-- Data to use follows --
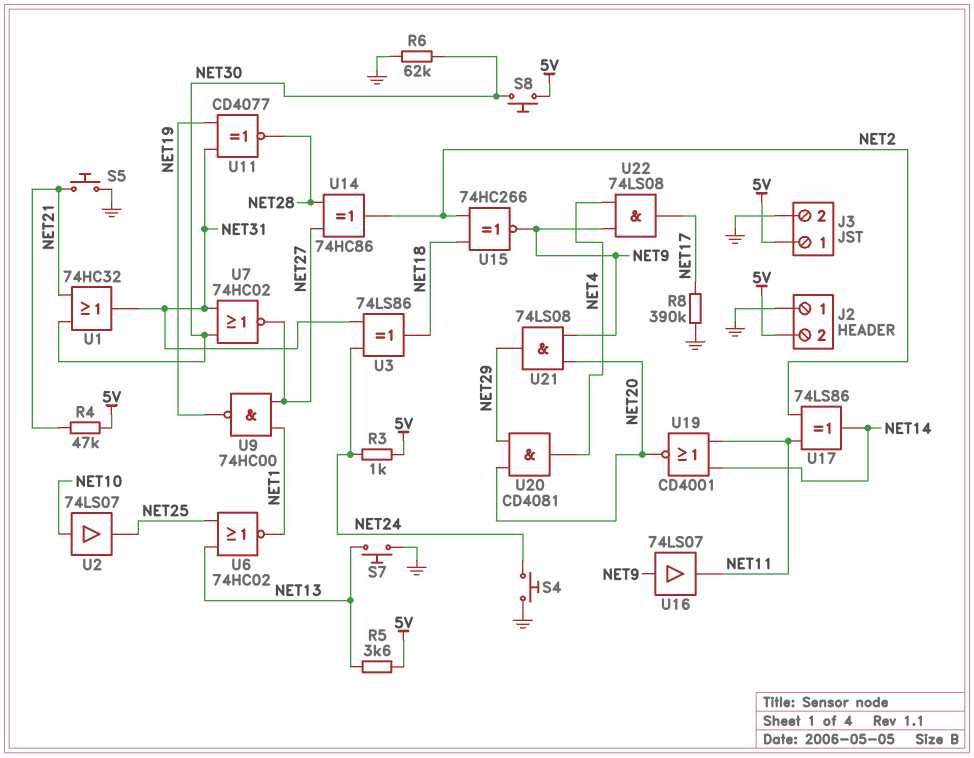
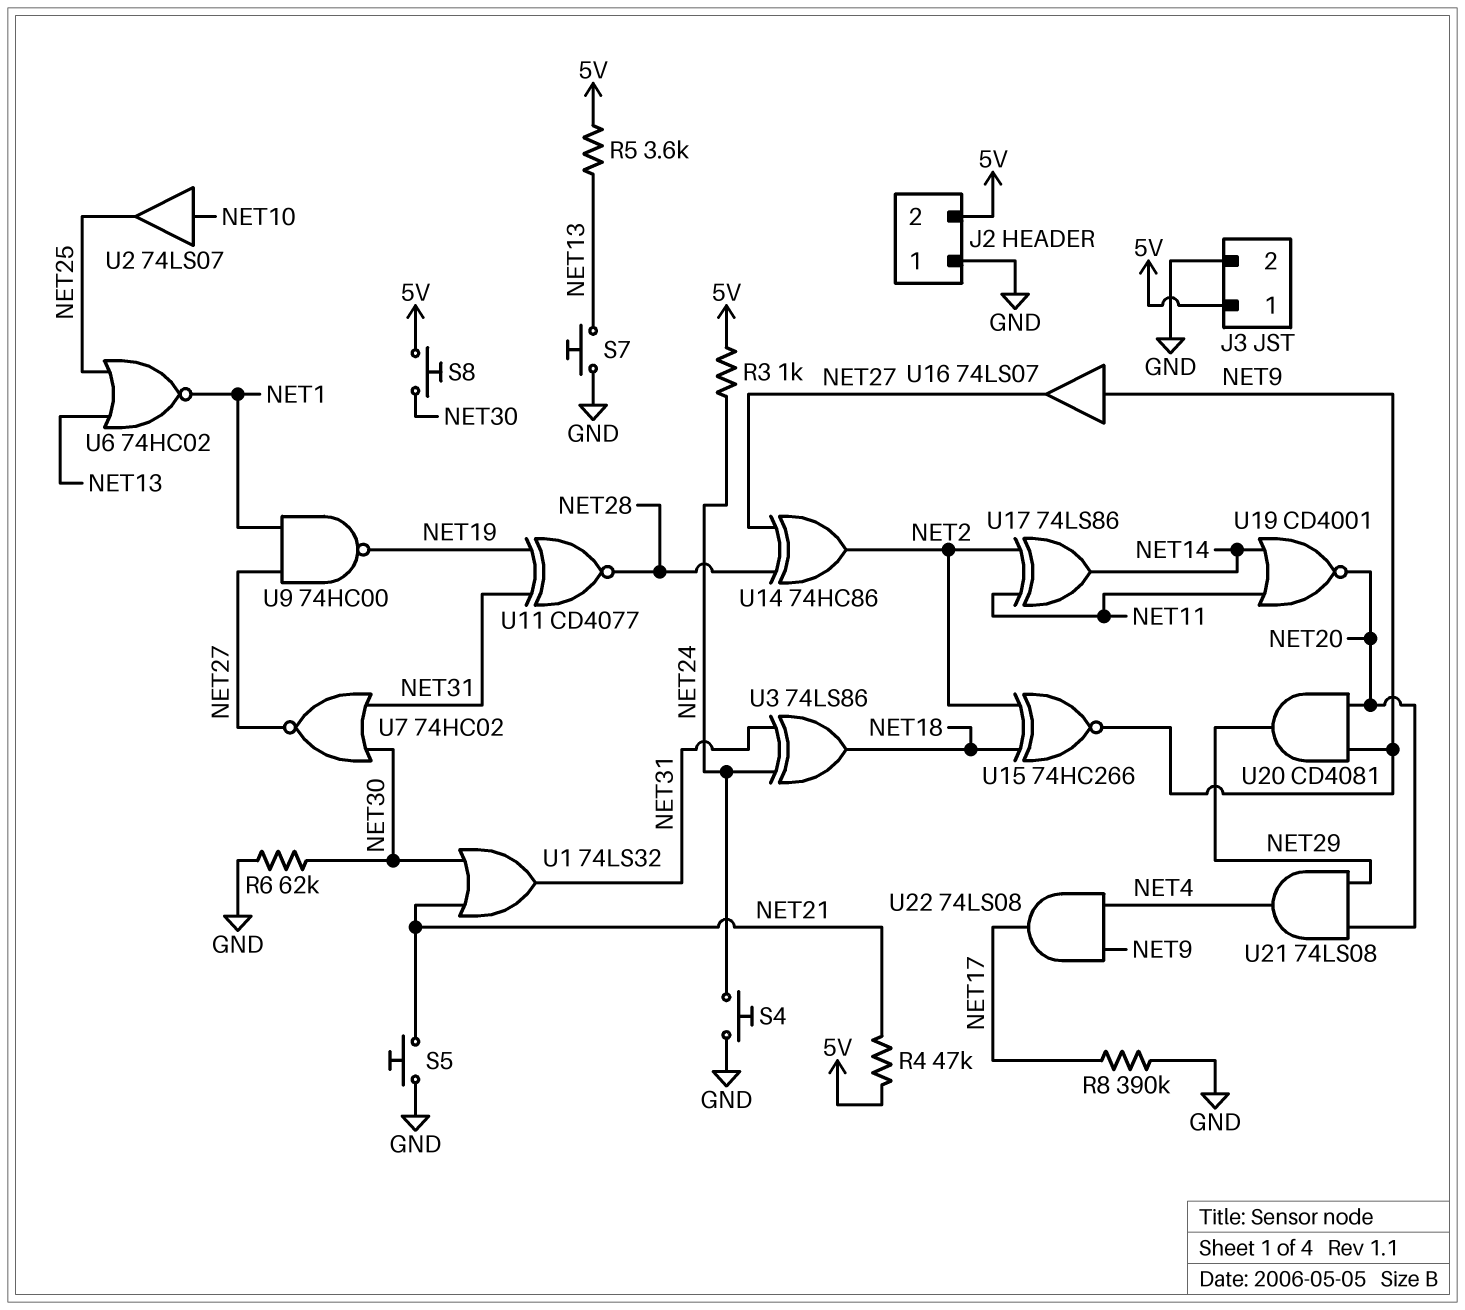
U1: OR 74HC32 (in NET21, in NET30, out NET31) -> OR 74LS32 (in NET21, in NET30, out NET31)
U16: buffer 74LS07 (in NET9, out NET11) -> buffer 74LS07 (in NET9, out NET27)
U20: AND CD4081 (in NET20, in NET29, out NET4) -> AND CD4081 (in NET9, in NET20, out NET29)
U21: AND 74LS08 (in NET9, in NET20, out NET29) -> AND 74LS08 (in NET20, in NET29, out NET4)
-- Data to use concluded --
-- Data to use follows --
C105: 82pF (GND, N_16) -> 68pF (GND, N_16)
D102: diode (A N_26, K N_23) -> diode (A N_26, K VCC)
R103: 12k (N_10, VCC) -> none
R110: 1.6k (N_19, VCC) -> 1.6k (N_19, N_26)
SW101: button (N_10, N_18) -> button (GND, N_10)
-- Data to use concluded --
- Problem requirements: Output exactly the lines of the material above from the one containing "U1: OR 74HC32" up to and including the one containing "U21: AND 74LS08".

- Response for this exercise:
U1: OR 74HC32 (in NET21, in NET30, out NET31) -> OR 74LS32 (in NET21, in NET30, out NET31)
U16: buffer 74LS07 (in NET9, out NET11) -> buffer 74LS07 (in NET9, out NET27)
U20: AND CD4081 (in NET20, in NET29, out NET4) -> AND CD4081 (in NET9, in NET20, out NET29)
U21: AND 74LS08 (in NET9, in NET20, out NET29) -> AND 74LS08 (in NET20, in NET29, out NET4)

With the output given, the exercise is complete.